TASK REQUIREMENTS:
Filter the listing for lines containing "yellow".

RECORD EXTRACTS:
======
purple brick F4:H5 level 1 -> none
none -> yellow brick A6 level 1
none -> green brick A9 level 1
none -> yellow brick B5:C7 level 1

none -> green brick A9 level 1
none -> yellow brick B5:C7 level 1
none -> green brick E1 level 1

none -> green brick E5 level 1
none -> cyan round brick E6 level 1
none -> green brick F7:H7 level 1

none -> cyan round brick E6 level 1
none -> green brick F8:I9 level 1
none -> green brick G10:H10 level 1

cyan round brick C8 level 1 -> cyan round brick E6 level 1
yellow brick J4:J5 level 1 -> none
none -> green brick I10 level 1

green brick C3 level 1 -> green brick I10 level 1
======
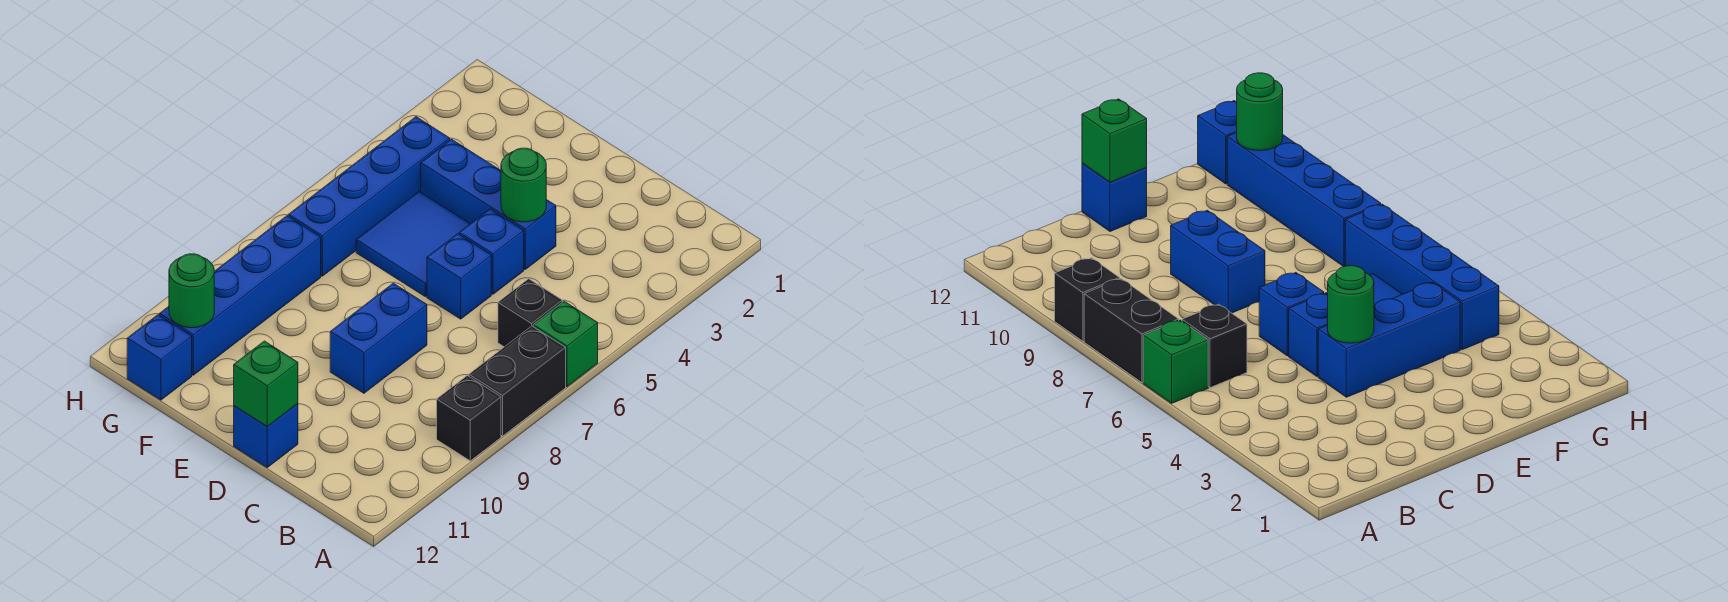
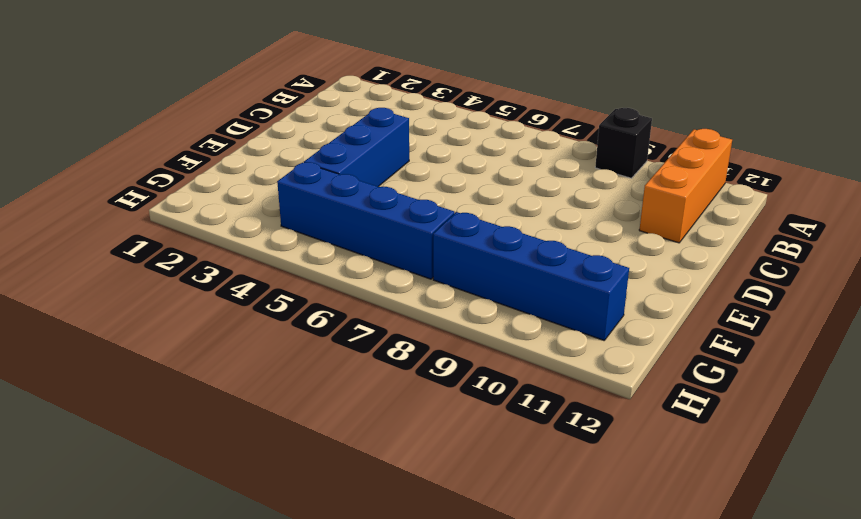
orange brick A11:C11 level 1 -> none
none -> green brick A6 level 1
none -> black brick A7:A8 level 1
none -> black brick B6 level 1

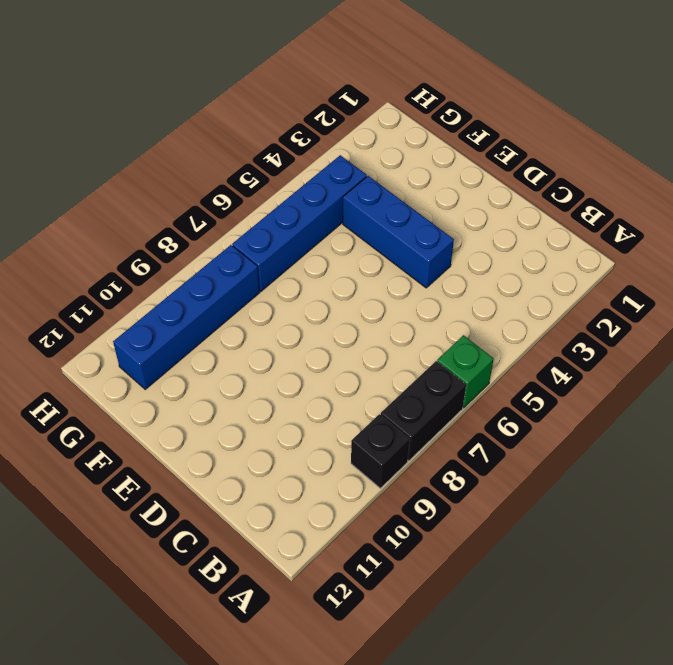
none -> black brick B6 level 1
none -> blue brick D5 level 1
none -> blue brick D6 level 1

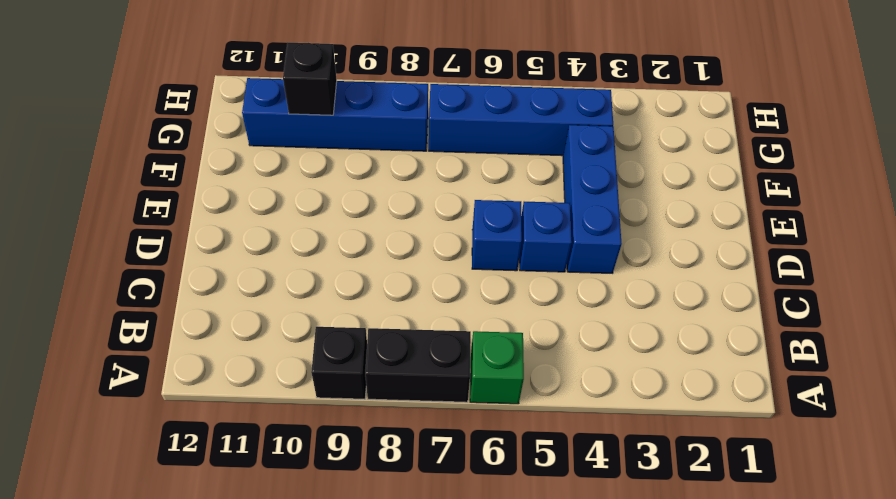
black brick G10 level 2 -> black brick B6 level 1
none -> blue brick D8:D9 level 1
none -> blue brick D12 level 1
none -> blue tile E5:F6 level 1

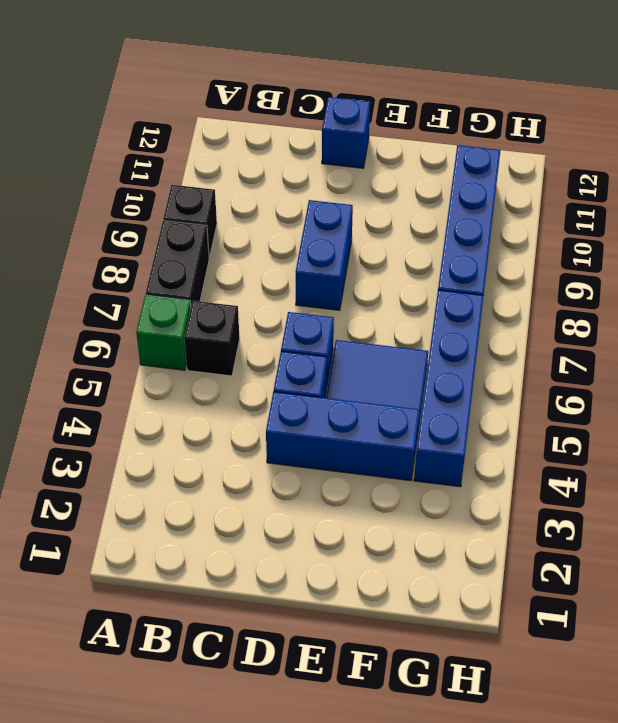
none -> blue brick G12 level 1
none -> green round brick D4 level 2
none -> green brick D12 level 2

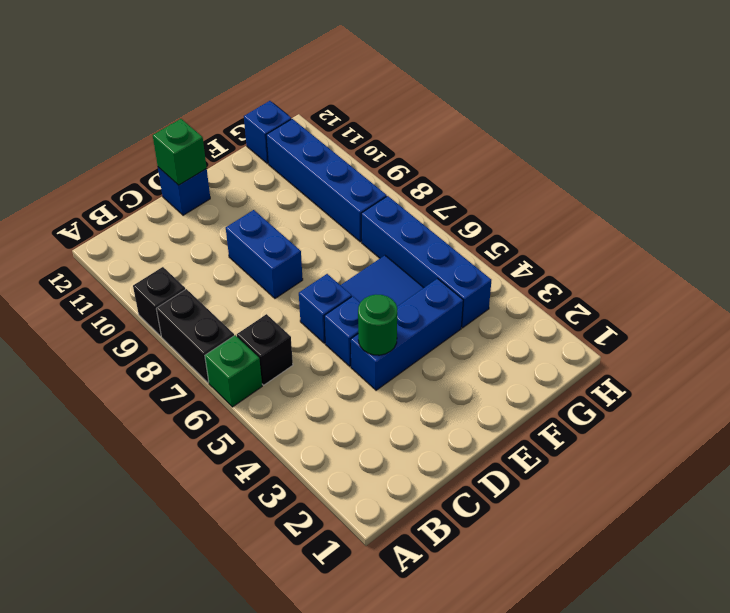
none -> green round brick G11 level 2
======
OUTPUT OF THE EXERCISE:
none -> yellow brick A6 level 1
none -> yellow brick B5:C7 level 1
none -> yellow brick B5:C7 level 1
yellow brick J4:J5 level 1 -> none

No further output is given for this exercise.